• **TASK OBJECTIVE**: Below is a block of records; reproduce all of them exactly and leave out any pictures.

Structured diff data
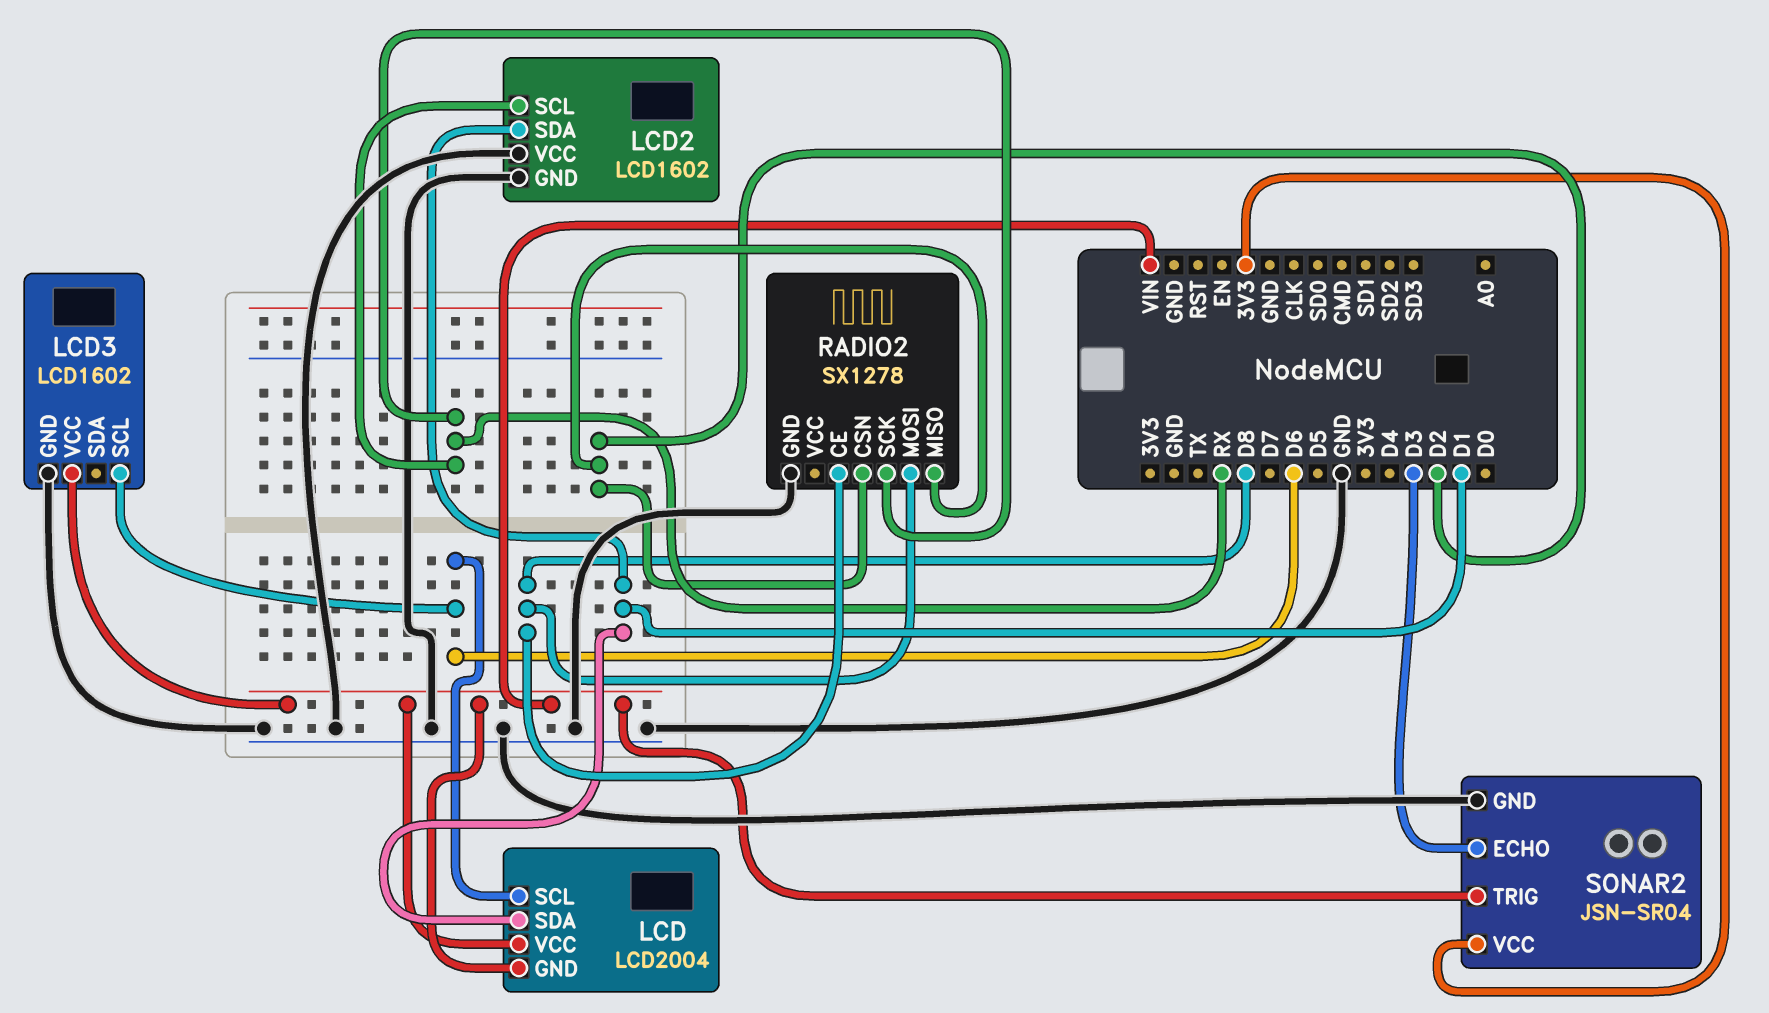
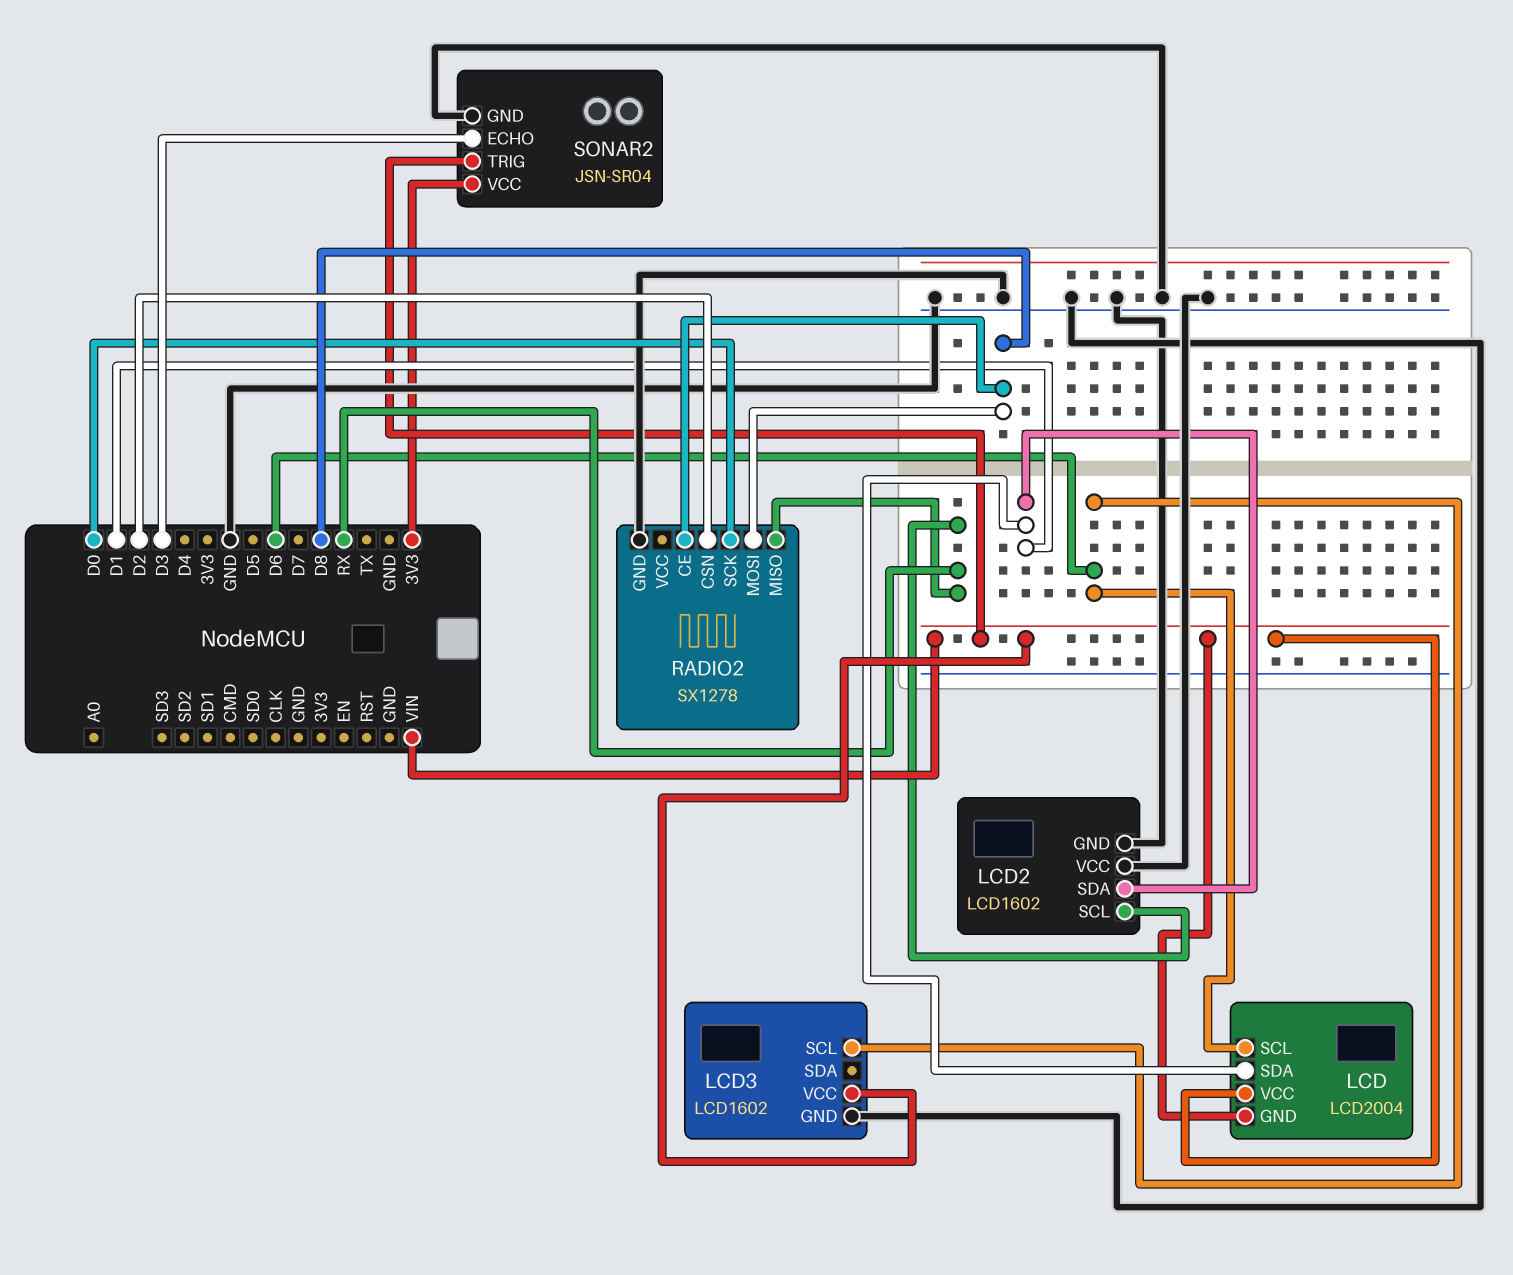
RADIO2 pin MISO: D2 -> RX
RADIO2 pin SCK: RX -> D0

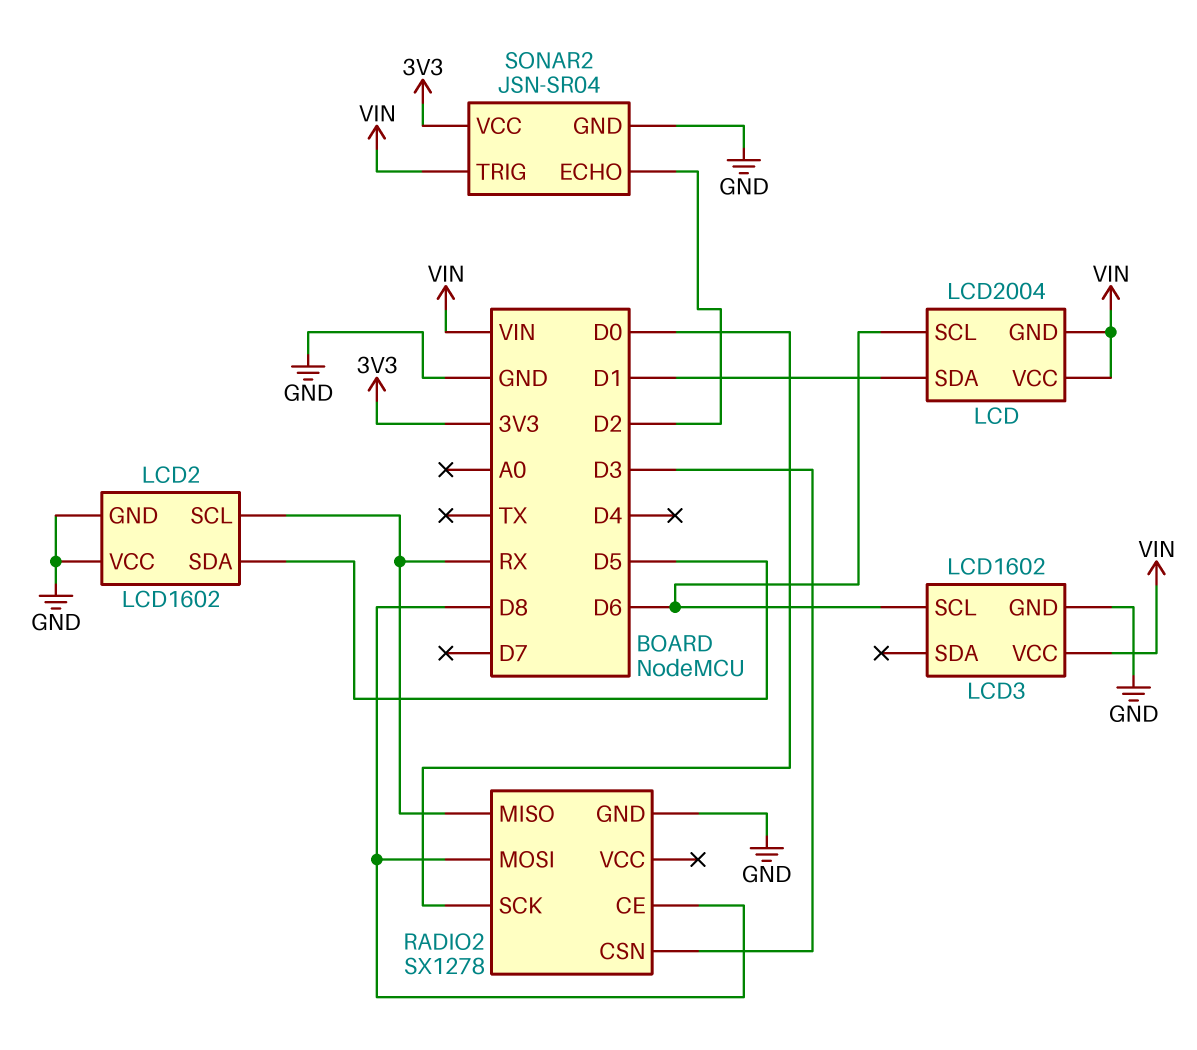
LCD2 pin SDA: D1 -> D5
RADIO2 pin CSN: D2 -> D3
SONAR2 pin ECHO: D3 -> D2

• **FINISHED EXERCISE**:
RADIO2 pin MISO: D2 -> RX
RADIO2 pin SCK: RX -> D0

LCD2 pin SDA: D1 -> D5
RADIO2 pin CSN: D2 -> D3
SONAR2 pin ECHO: D3 -> D2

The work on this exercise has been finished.